=== ABOUT THIS TASK ===
Your task is to copy the stretch of lines in the records below that begins with the line containing "Q102: none -> NMOS (G VB, D 3V3, S VE)" and ends with the line containing "R107: 1.1M (3V3, GND) -> 1.1M (3V3, VB)", exactly as written, with nothing added.

Data items
******

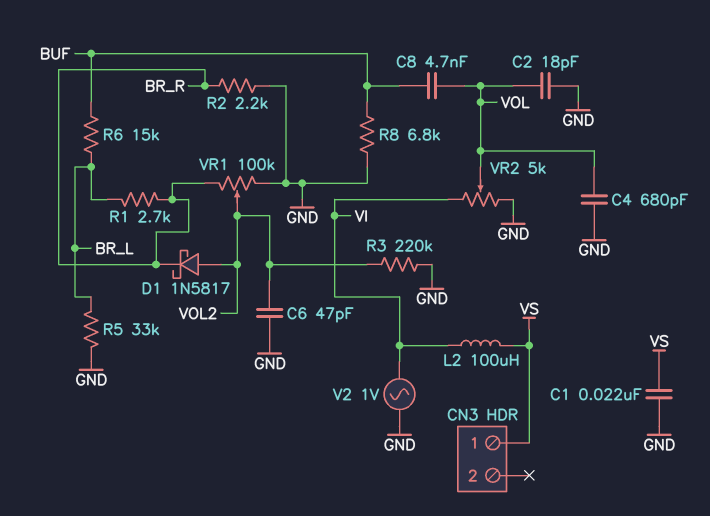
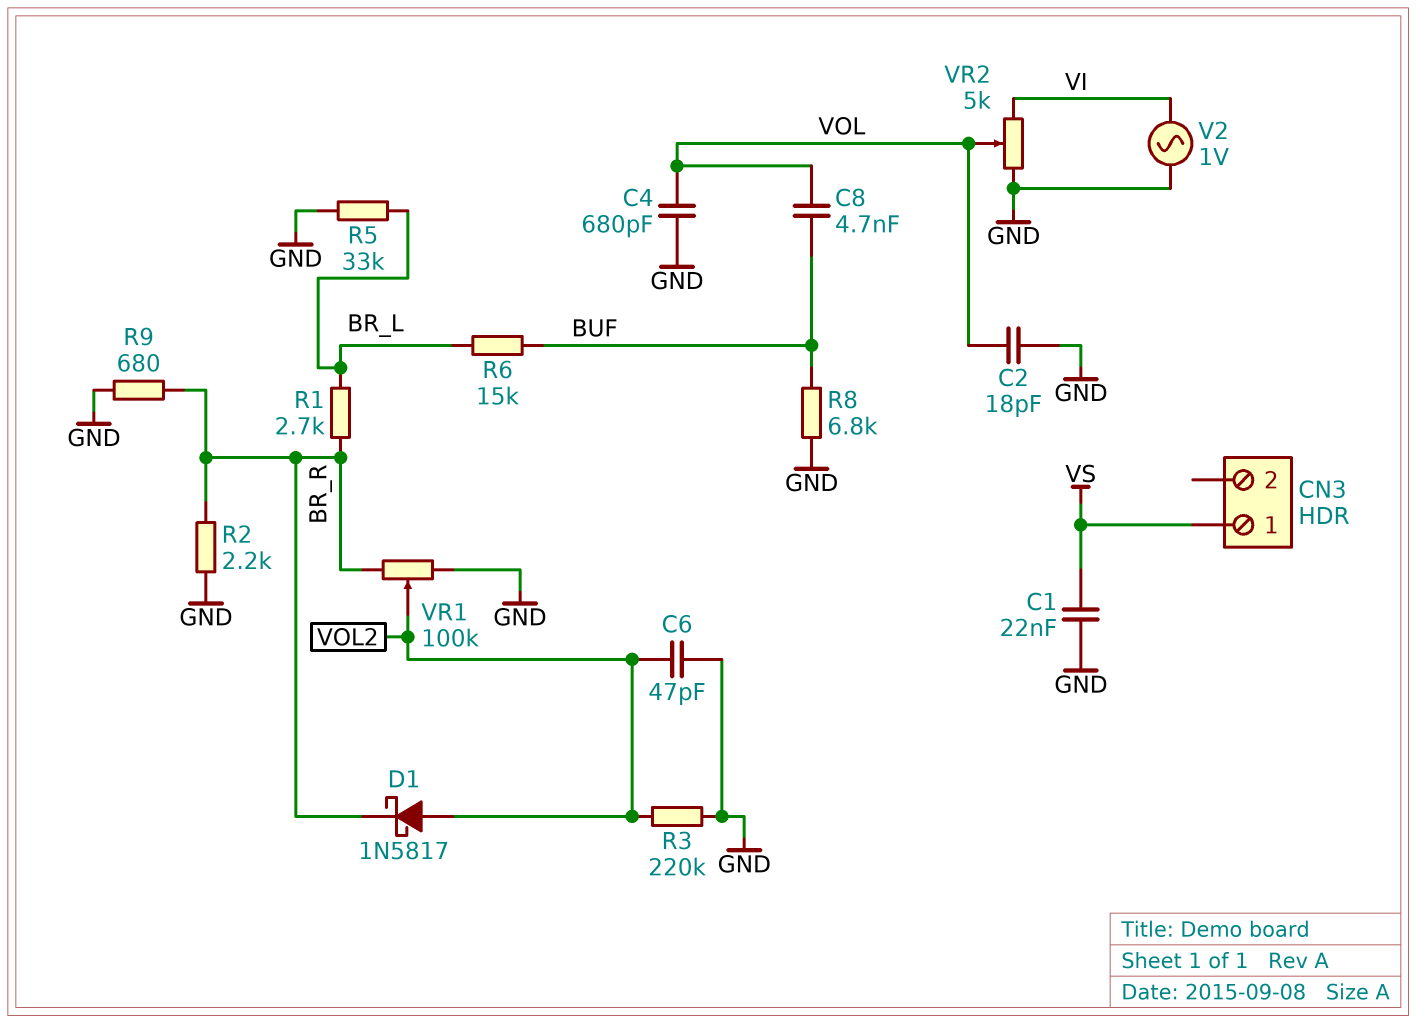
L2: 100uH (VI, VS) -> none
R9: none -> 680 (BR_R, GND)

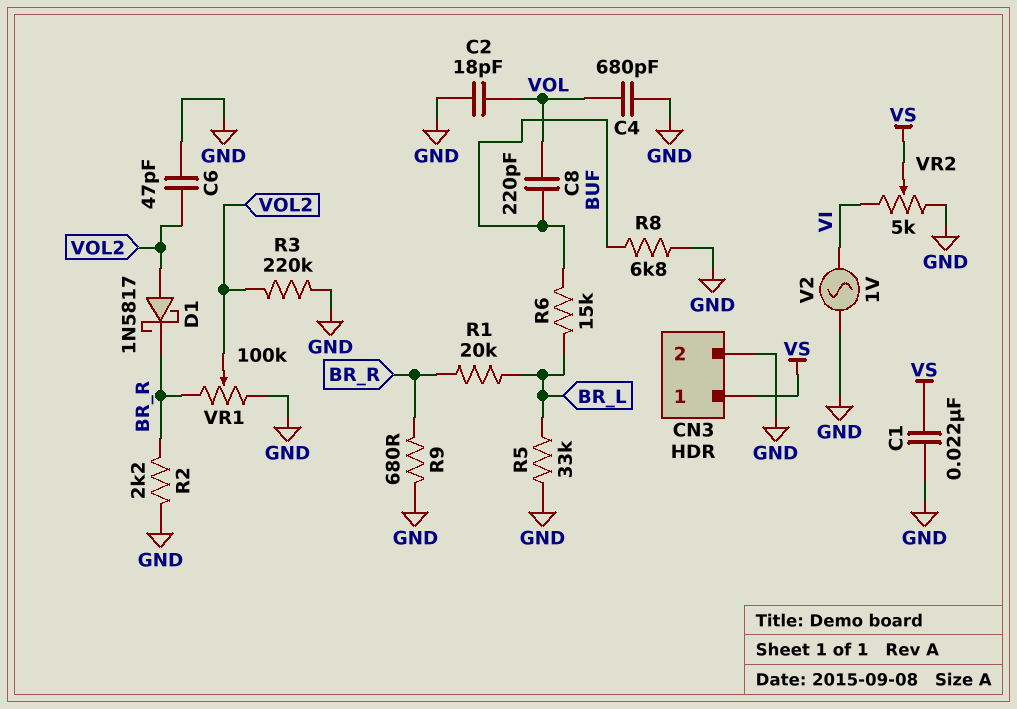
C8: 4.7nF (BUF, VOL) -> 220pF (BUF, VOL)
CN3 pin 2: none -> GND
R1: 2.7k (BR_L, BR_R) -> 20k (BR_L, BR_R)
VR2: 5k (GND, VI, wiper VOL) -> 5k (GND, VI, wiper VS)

******

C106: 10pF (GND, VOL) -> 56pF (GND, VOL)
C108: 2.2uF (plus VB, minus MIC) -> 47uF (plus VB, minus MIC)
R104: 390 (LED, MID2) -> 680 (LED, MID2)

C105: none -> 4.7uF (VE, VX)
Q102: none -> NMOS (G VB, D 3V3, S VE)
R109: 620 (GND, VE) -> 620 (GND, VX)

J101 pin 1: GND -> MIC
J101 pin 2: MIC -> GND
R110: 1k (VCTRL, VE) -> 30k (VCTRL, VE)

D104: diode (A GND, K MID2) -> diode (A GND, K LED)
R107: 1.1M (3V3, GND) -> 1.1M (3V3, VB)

******

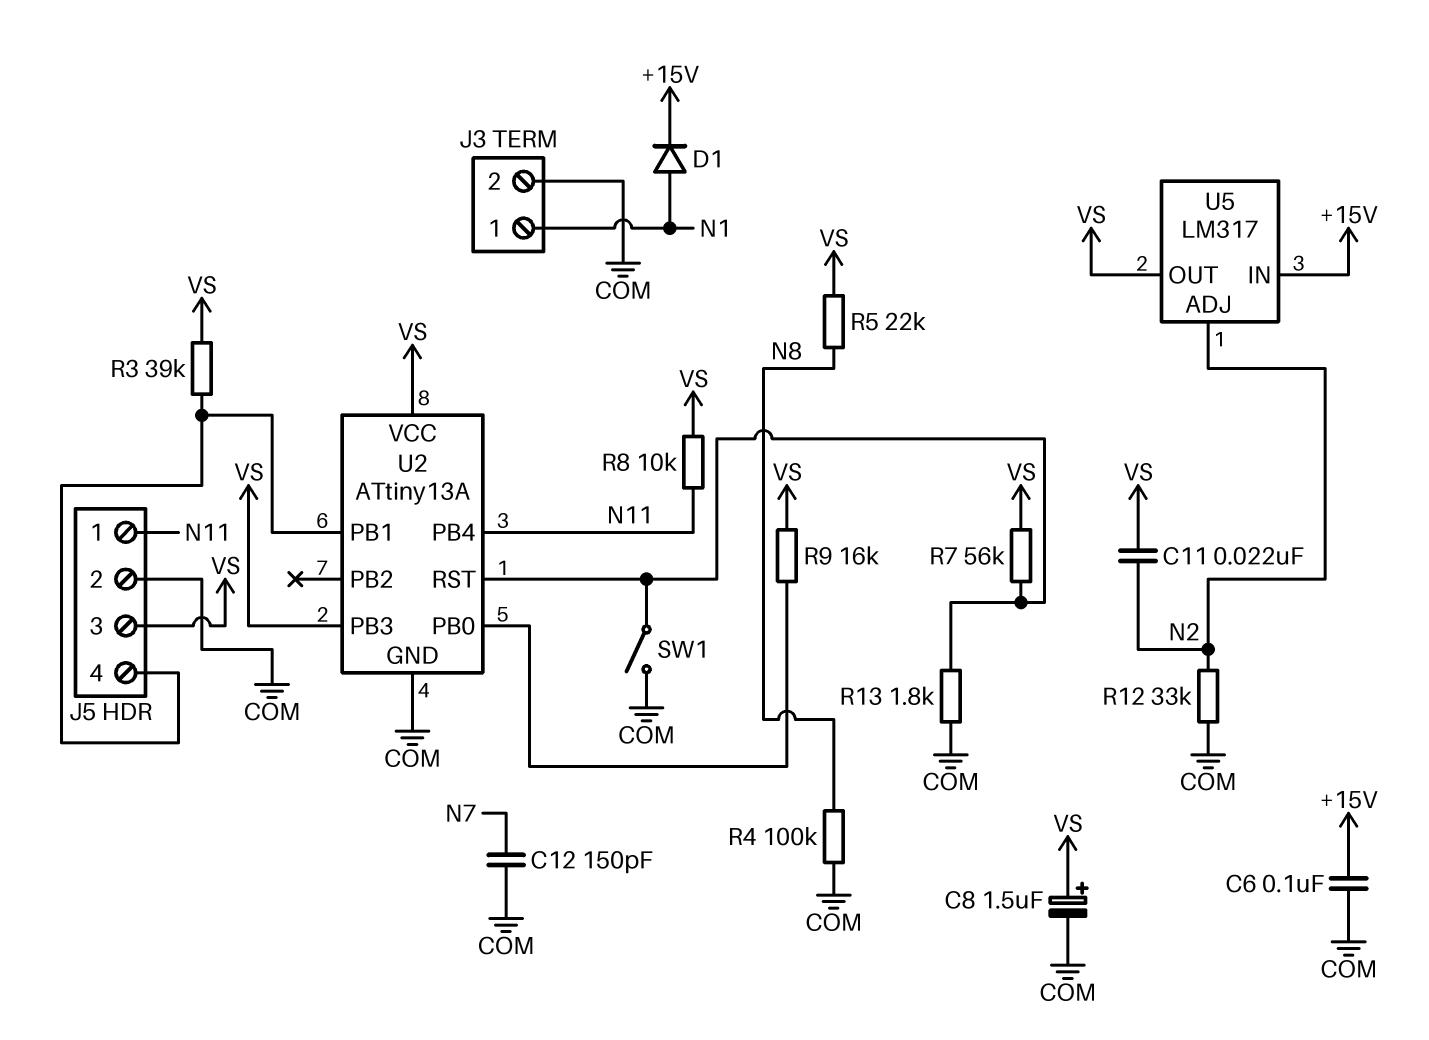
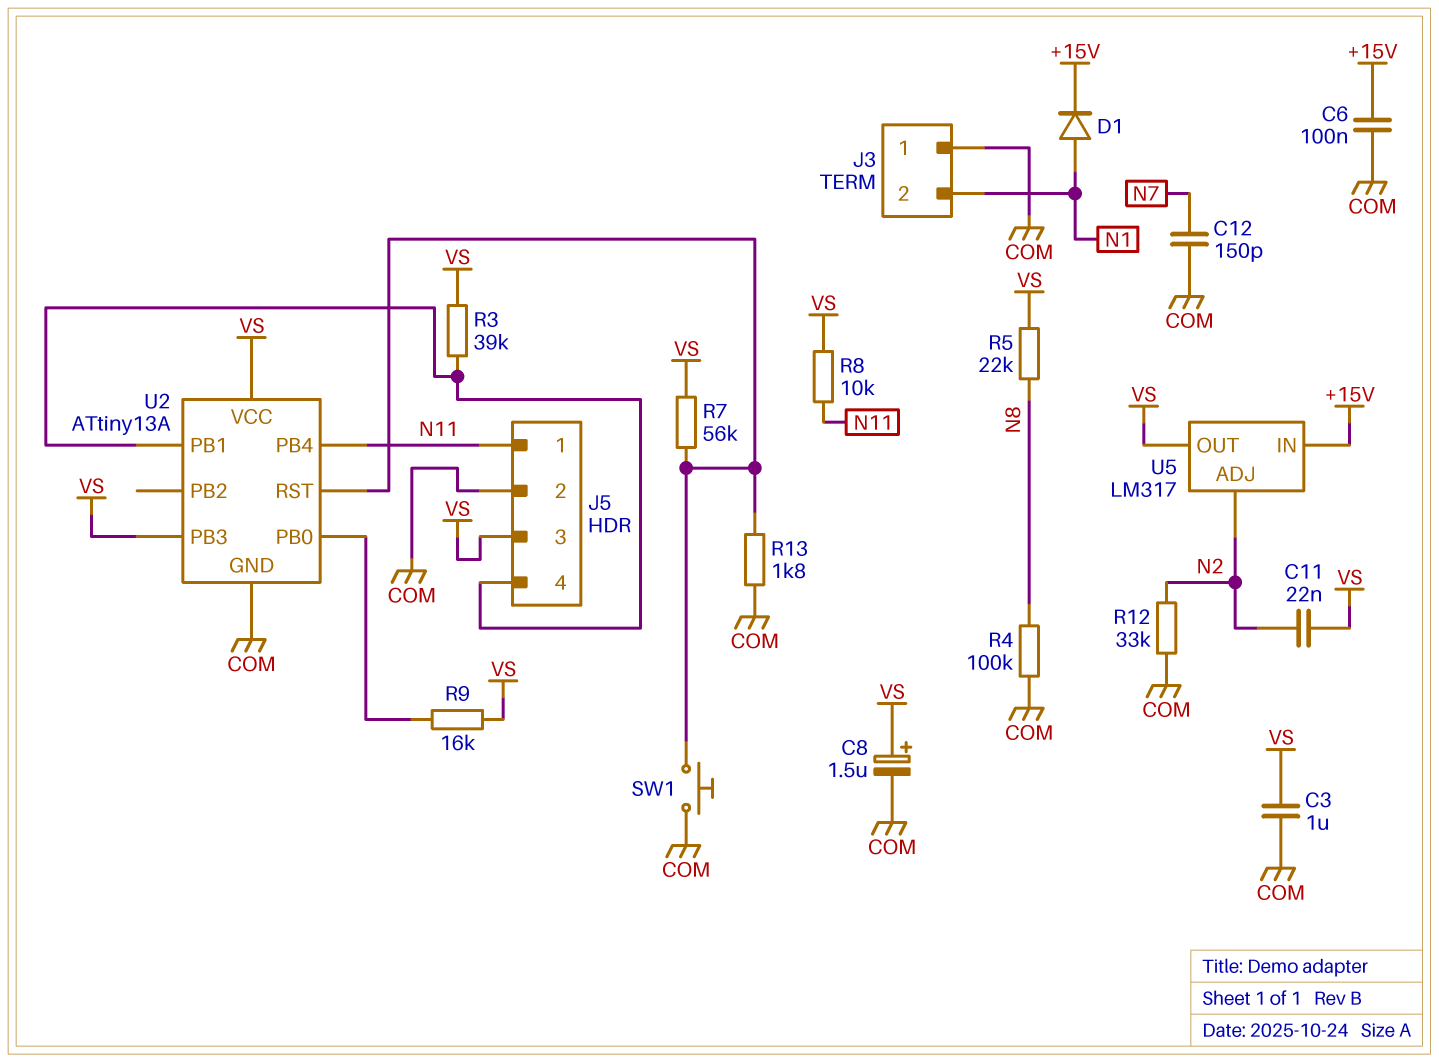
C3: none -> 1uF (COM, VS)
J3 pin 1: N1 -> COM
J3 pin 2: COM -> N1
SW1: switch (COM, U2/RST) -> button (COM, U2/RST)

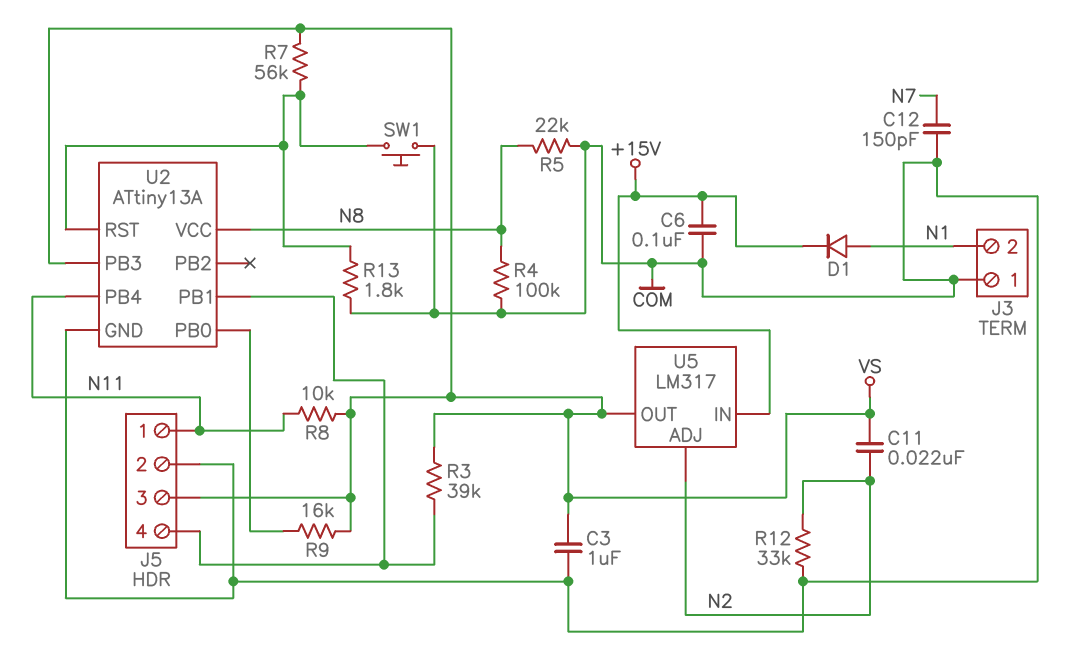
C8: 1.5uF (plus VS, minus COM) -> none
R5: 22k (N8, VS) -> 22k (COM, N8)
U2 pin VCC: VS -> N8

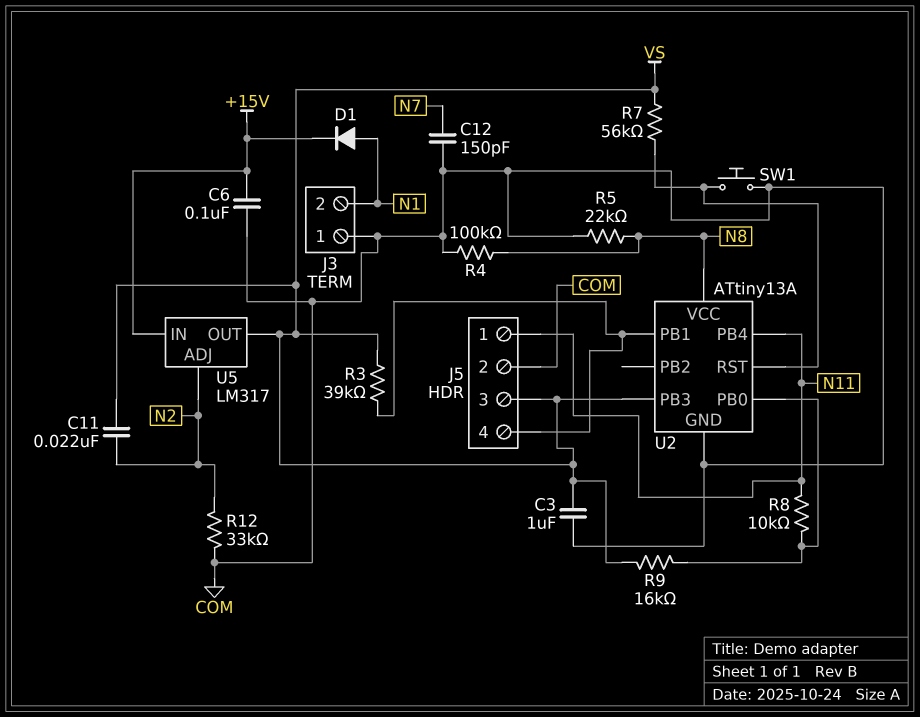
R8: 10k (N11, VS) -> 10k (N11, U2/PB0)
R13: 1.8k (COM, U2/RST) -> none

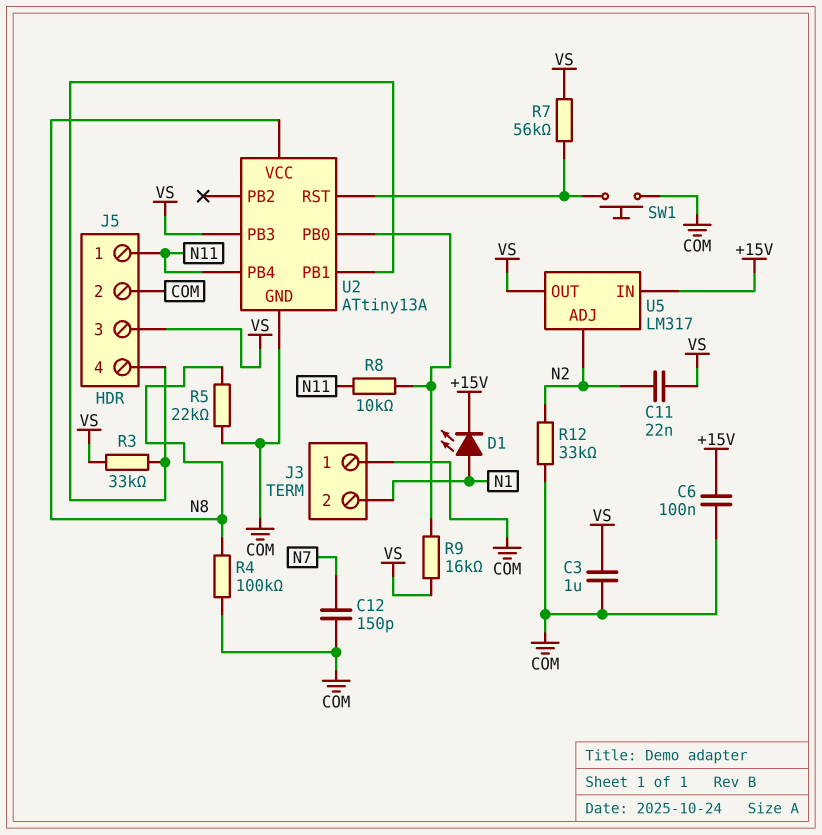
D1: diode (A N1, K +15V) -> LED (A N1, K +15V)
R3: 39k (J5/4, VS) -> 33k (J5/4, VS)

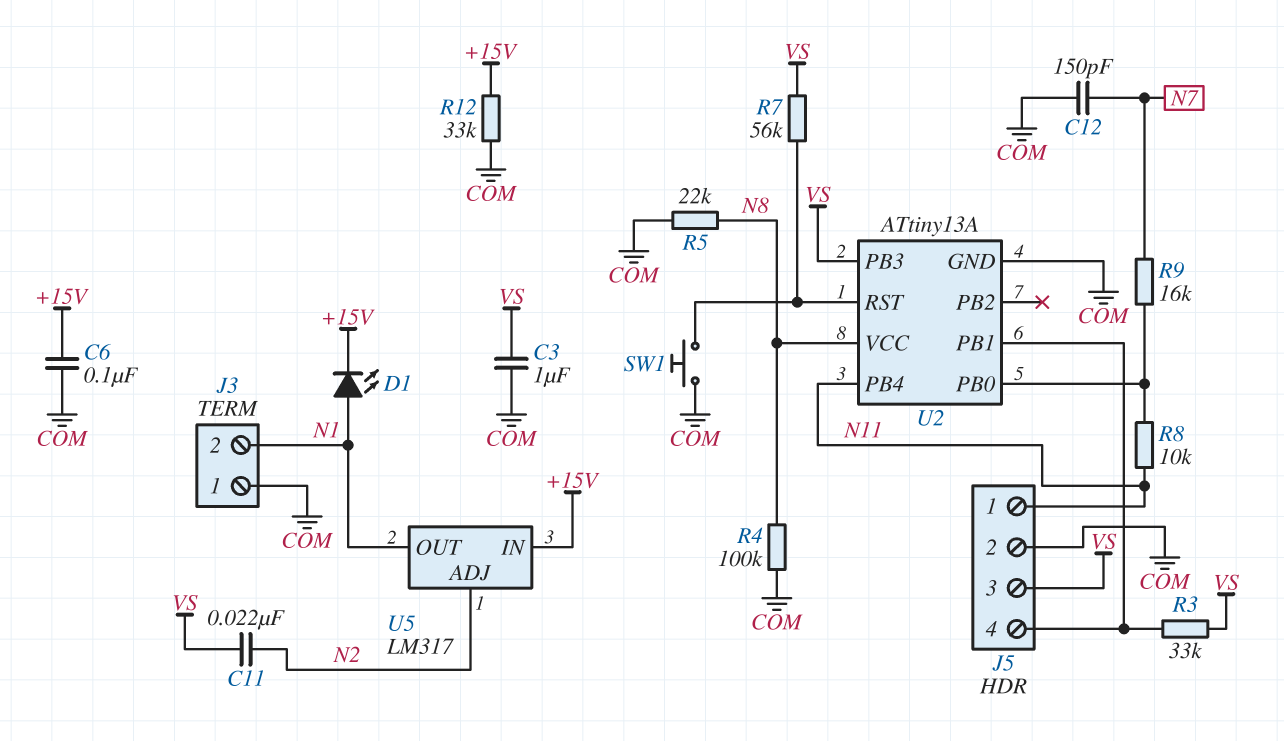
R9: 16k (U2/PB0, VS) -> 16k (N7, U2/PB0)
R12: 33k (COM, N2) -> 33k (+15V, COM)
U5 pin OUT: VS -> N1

******

=== ANSWER BOX ===
Q102: none -> NMOS (G VB, D 3V3, S VE)
R109: 620 (GND, VE) -> 620 (GND, VX)

J101 pin 1: GND -> MIC
J101 pin 2: MIC -> GND
R110: 1k (VCTRL, VE) -> 30k (VCTRL, VE)

D104: diode (A GND, K MID2) -> diode (A GND, K LED)
R107: 1.1M (3V3, GND) -> 1.1M (3V3, VB)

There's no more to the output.